*WHAT NEEDS TO BE DONE*. The data below holds the lines to copy: everything from the line containing "BlackGumEraser 663 467" to the line containing "- → GoldenAppleFruit 902 503", both ends included, set down exactly.

*DATA FOR ANALYSIS*.
──────────────────────────────
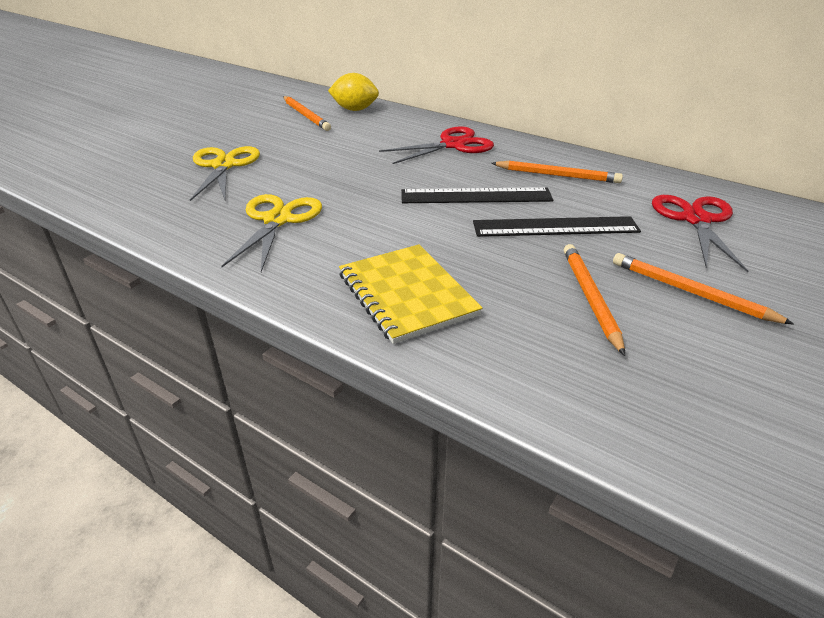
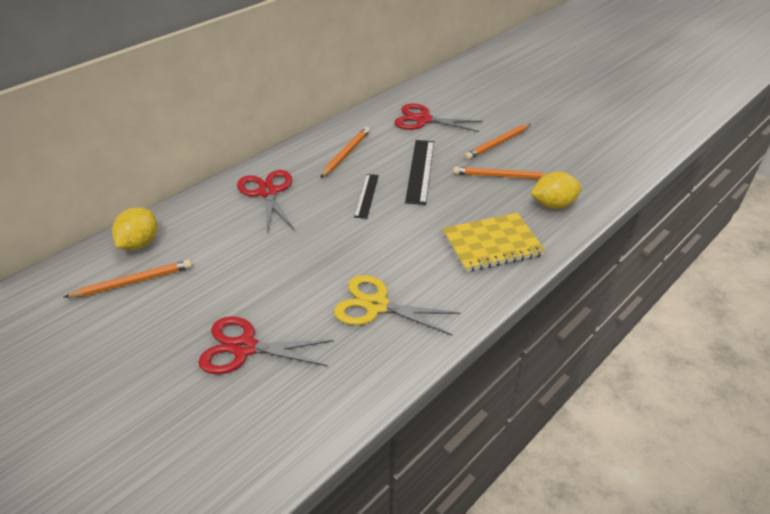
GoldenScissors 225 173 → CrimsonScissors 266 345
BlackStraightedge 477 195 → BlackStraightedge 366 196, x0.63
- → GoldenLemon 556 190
──────────────────────────────
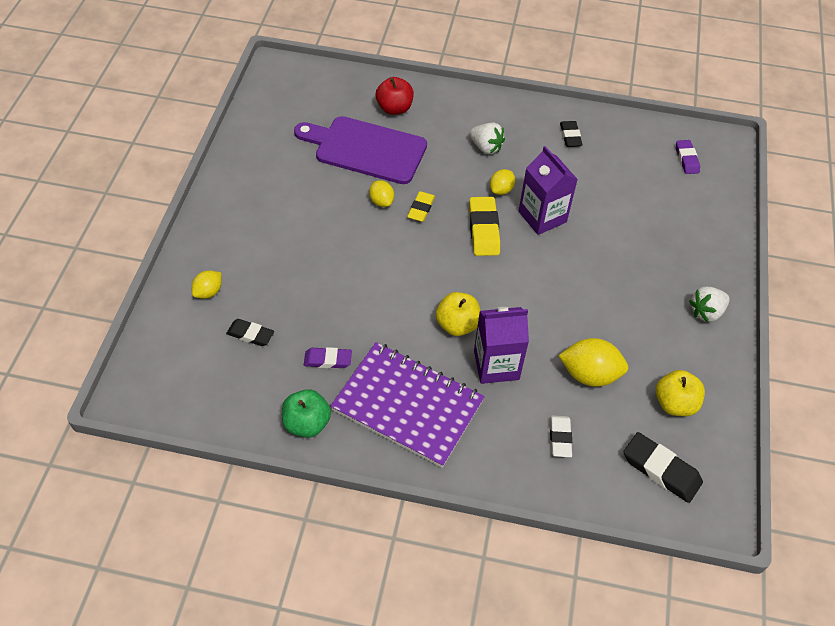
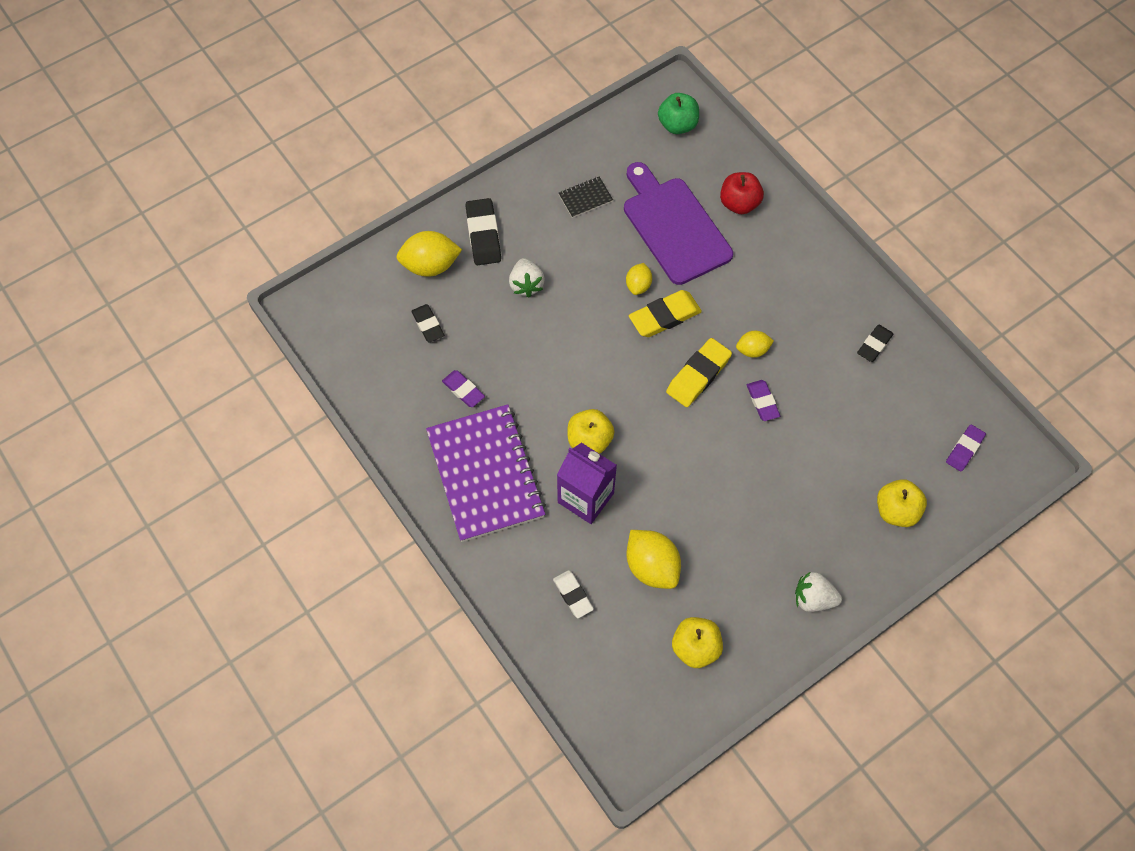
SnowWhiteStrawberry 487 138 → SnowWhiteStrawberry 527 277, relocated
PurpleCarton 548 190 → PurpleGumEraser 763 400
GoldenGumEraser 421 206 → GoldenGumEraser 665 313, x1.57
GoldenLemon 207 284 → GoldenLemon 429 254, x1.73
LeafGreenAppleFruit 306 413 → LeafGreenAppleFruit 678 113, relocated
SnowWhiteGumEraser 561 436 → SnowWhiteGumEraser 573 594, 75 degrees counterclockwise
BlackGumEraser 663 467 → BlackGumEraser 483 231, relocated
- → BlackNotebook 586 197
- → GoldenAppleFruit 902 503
──────────────────────────────
*FINAL ANSWER*.
BlackGumEraser 663 467 → BlackGumEraser 483 231, relocated
- → BlackNotebook 586 197
- → GoldenAppleFruit 902 503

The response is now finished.